== AVAILABLE DATA ==
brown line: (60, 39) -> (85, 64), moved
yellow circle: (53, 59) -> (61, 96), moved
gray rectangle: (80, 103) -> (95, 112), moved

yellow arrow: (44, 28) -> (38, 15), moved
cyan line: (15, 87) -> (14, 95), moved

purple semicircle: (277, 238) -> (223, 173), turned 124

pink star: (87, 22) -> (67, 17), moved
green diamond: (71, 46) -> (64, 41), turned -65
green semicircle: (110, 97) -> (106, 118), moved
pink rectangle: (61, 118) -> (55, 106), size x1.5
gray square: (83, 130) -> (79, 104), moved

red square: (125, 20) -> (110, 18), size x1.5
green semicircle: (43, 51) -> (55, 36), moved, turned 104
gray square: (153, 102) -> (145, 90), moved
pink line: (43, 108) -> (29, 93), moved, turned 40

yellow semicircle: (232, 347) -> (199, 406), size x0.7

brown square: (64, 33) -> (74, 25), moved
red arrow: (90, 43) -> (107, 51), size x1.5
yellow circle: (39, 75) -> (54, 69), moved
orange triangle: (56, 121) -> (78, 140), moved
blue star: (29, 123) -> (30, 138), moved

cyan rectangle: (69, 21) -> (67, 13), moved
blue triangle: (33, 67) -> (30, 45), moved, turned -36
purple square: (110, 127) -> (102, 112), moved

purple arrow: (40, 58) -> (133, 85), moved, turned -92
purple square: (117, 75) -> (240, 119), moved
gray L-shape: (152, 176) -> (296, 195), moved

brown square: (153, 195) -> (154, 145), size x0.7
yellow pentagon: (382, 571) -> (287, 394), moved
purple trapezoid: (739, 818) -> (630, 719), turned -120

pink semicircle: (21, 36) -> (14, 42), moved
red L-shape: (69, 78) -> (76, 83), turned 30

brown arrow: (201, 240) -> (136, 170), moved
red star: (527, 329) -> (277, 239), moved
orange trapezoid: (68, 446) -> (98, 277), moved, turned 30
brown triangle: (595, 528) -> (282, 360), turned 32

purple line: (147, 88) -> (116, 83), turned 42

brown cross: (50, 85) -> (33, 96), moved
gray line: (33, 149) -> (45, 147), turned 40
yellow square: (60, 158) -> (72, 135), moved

== WHAT TO PRODUCE ==
Exactly as shown above, copy out the material.

== RESPONSE FOR THIS EXERCISE ==
brown line: (60, 39) -> (85, 64), moved
yellow circle: (53, 59) -> (61, 96), moved
gray rectangle: (80, 103) -> (95, 112), moved

yellow arrow: (44, 28) -> (38, 15), moved
cyan line: (15, 87) -> (14, 95), moved

purple semicircle: (277, 238) -> (223, 173), turned 124

pink star: (87, 22) -> (67, 17), moved
green diamond: (71, 46) -> (64, 41), turned -65
green semicircle: (110, 97) -> (106, 118), moved
pink rectangle: (61, 118) -> (55, 106), size x1.5
gray square: (83, 130) -> (79, 104), moved

red square: (125, 20) -> (110, 18), size x1.5
green semicircle: (43, 51) -> (55, 36), moved, turned 104
gray square: (153, 102) -> (145, 90), moved
pink line: (43, 108) -> (29, 93), moved, turned 40

yellow semicircle: (232, 347) -> (199, 406), size x0.7

brown square: (64, 33) -> (74, 25), moved
red arrow: (90, 43) -> (107, 51), size x1.5
yellow circle: (39, 75) -> (54, 69), moved
orange triangle: (56, 121) -> (78, 140), moved
blue star: (29, 123) -> (30, 138), moved

cyan rectangle: (69, 21) -> (67, 13), moved
blue triangle: (33, 67) -> (30, 45), moved, turned -36
purple square: (110, 127) -> (102, 112), moved

purple arrow: (40, 58) -> (133, 85), moved, turned -92
purple square: (117, 75) -> (240, 119), moved
gray L-shape: (152, 176) -> (296, 195), moved

brown square: (153, 195) -> (154, 145), size x0.7
yellow pentagon: (382, 571) -> (287, 394), moved
purple trapezoid: (739, 818) -> (630, 719), turned -120

pink semicircle: (21, 36) -> (14, 42), moved
red L-shape: (69, 78) -> (76, 83), turned 30

brown arrow: (201, 240) -> (136, 170), moved
red star: (527, 329) -> (277, 239), moved
orange trapezoid: (68, 446) -> (98, 277), moved, turned 30
brown triangle: (595, 528) -> (282, 360), turned 32

purple line: (147, 88) -> (116, 83), turned 42

brown cross: (50, 85) -> (33, 96), moved
gray line: (33, 149) -> (45, 147), turned 40
yellow square: (60, 158) -> (72, 135), moved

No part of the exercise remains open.